* PROBLEM DETAILS
Here are some records; copy every line that holds the word "yellow".

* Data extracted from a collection
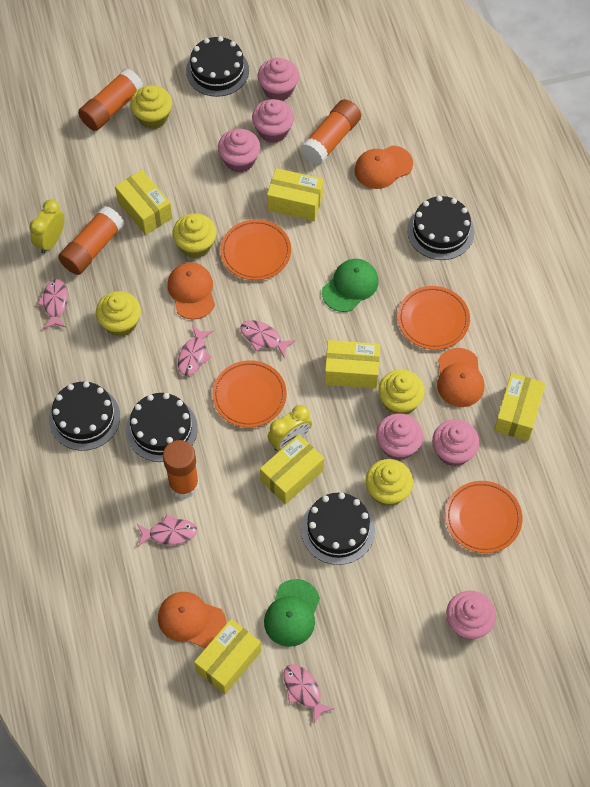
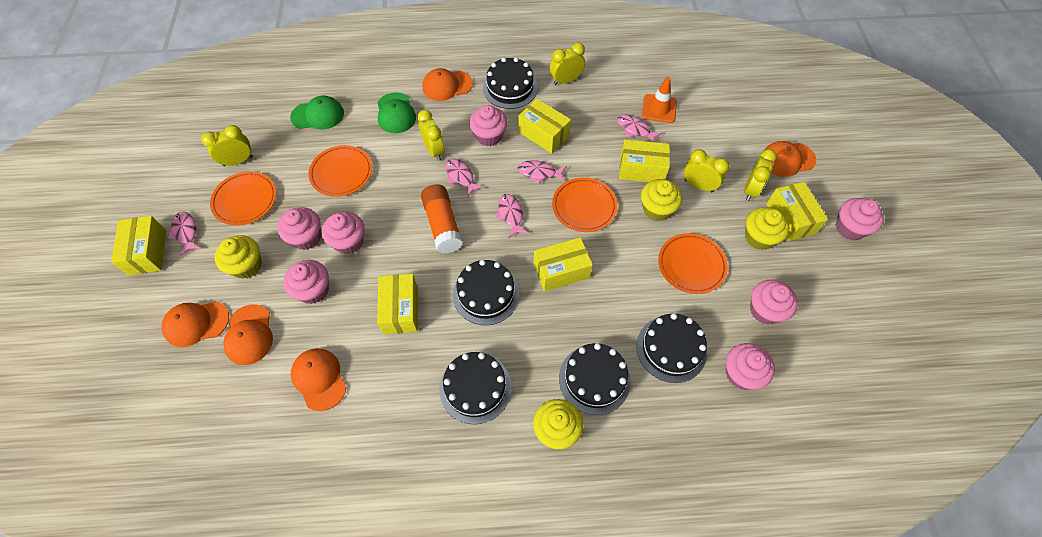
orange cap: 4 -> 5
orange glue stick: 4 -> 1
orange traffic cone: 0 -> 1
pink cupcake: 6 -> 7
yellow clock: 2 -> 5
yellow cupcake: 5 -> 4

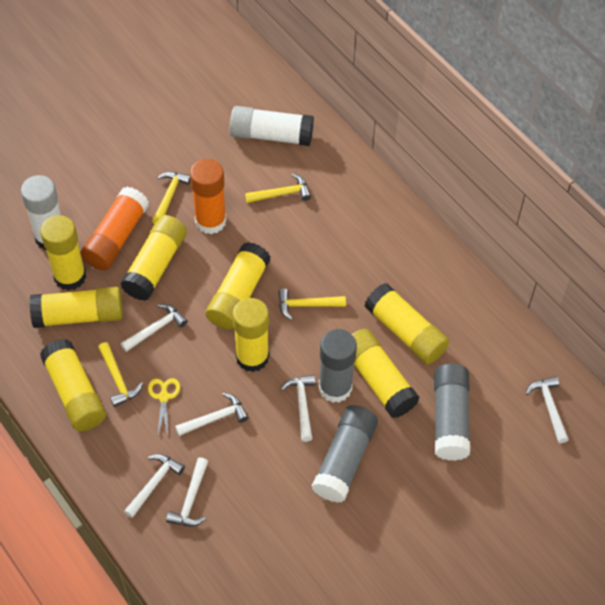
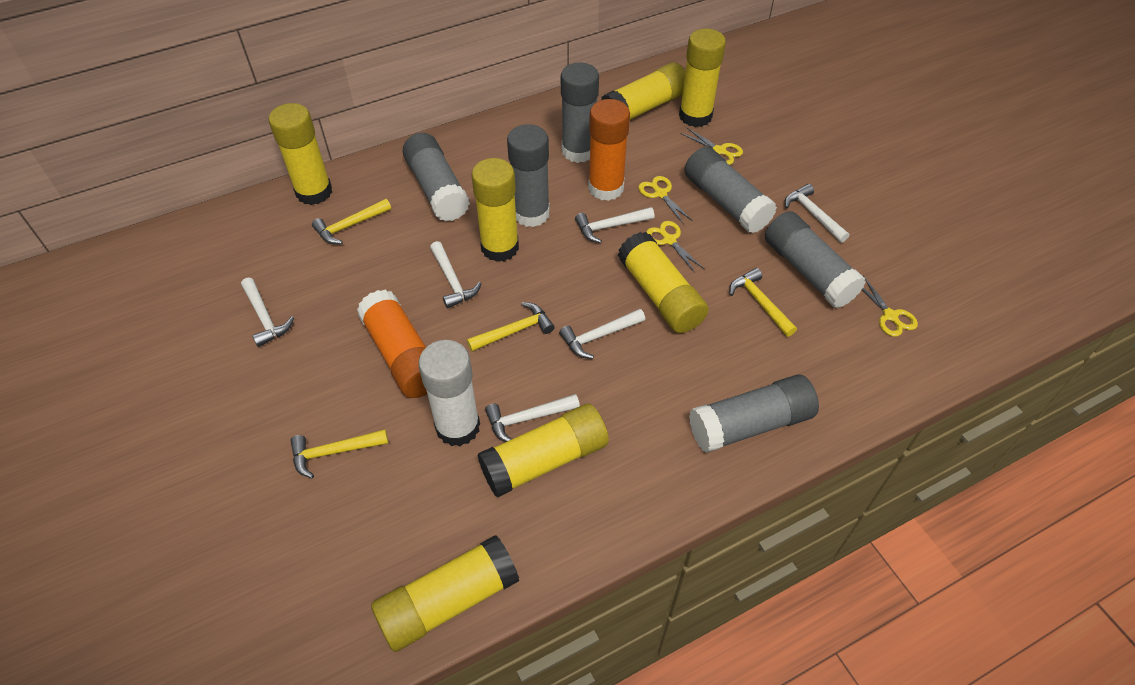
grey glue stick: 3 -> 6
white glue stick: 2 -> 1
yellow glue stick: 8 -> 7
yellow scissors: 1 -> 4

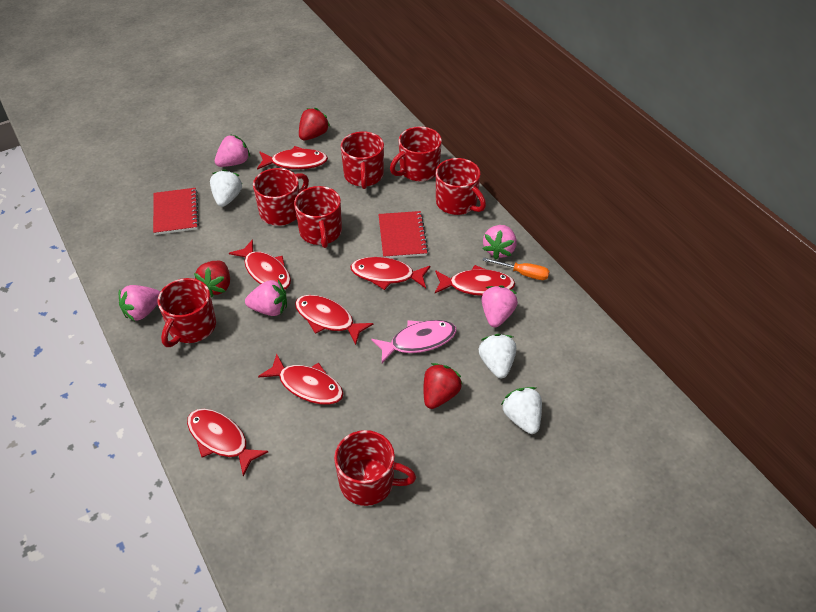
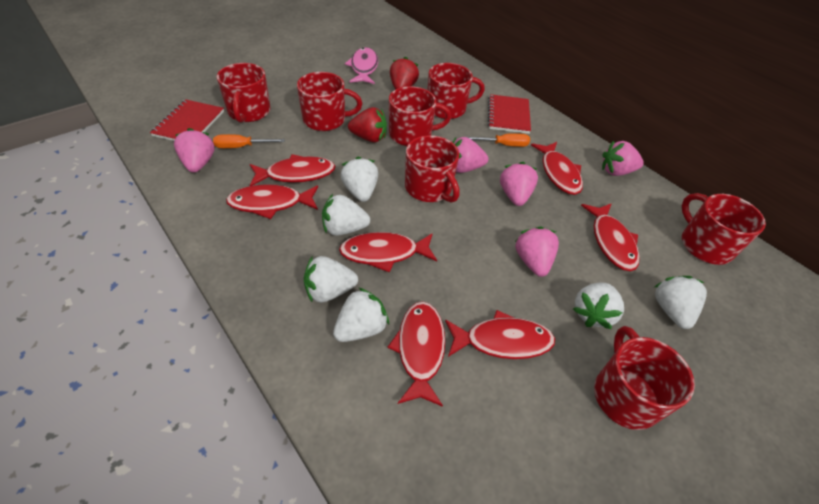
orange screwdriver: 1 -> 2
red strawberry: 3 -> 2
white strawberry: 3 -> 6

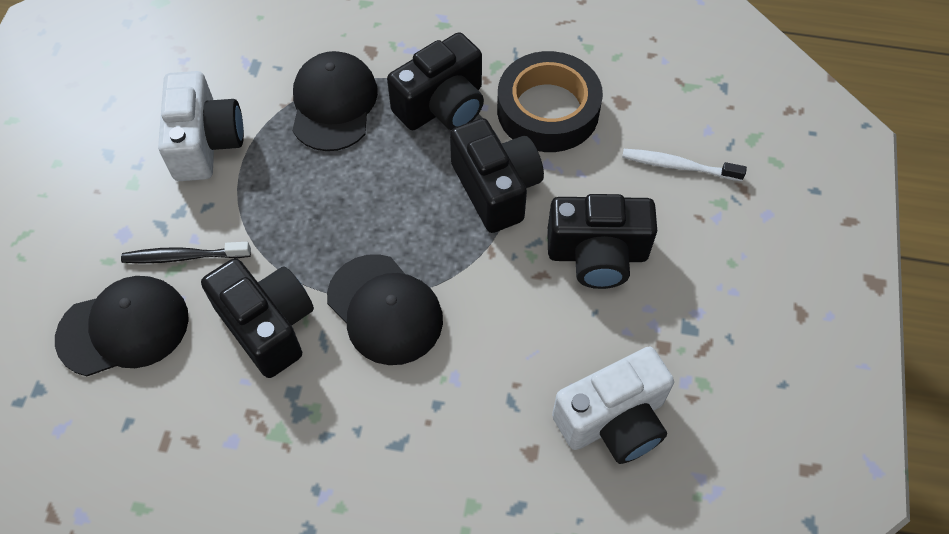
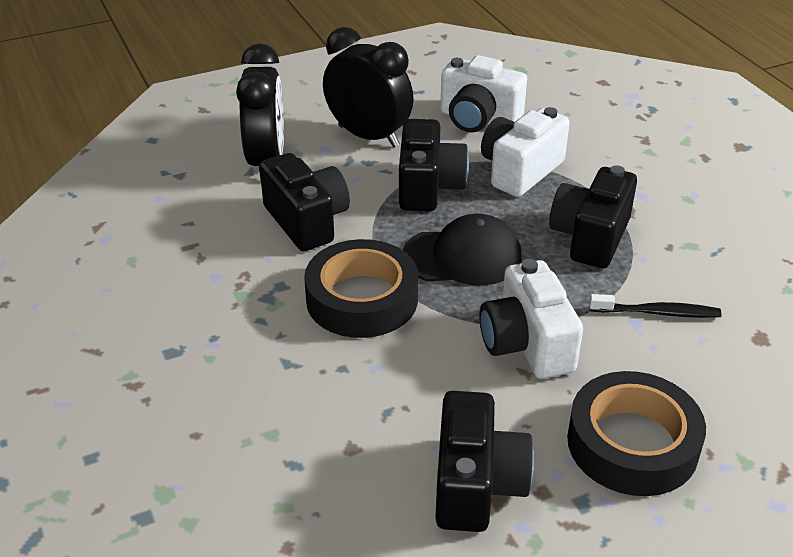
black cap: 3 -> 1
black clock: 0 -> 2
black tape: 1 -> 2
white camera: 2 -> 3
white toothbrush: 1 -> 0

* RESPONSE TO THIS EXERCISE
yellow clock: 2 -> 5
yellow cupcake: 5 -> 4
yellow glue stick: 8 -> 7
yellow scissors: 1 -> 4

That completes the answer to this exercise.